▸ Exercise directions
Your response should contain every line from the data below that holds the string "LEDK".

▸ Data for the task
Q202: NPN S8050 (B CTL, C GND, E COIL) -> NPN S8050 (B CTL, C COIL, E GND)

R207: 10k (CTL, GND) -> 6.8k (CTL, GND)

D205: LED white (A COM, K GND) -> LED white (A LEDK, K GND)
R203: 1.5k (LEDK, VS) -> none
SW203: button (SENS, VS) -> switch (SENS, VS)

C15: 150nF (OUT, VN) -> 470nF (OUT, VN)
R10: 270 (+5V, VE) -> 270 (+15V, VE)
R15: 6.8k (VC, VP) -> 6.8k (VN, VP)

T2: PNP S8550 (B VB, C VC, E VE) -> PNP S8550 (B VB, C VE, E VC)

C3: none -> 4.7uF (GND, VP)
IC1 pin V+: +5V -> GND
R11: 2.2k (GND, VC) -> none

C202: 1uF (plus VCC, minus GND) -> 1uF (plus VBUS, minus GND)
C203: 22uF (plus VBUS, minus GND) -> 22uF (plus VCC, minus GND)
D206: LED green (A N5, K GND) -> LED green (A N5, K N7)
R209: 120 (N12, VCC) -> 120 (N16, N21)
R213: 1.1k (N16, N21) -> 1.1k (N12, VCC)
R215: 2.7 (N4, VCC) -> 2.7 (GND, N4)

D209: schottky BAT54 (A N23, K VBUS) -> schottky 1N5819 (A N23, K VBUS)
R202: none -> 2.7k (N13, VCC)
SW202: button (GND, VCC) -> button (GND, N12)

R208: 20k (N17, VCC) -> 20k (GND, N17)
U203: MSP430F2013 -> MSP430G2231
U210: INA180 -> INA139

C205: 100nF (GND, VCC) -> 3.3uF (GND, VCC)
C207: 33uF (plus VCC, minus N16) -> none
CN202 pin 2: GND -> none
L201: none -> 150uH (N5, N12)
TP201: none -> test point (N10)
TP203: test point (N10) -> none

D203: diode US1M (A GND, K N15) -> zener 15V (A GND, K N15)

▸ Written solution
D205: LED white (A COM, K GND) -> LED white (A LEDK, K GND)
R203: 1.5k (LEDK, VS) -> none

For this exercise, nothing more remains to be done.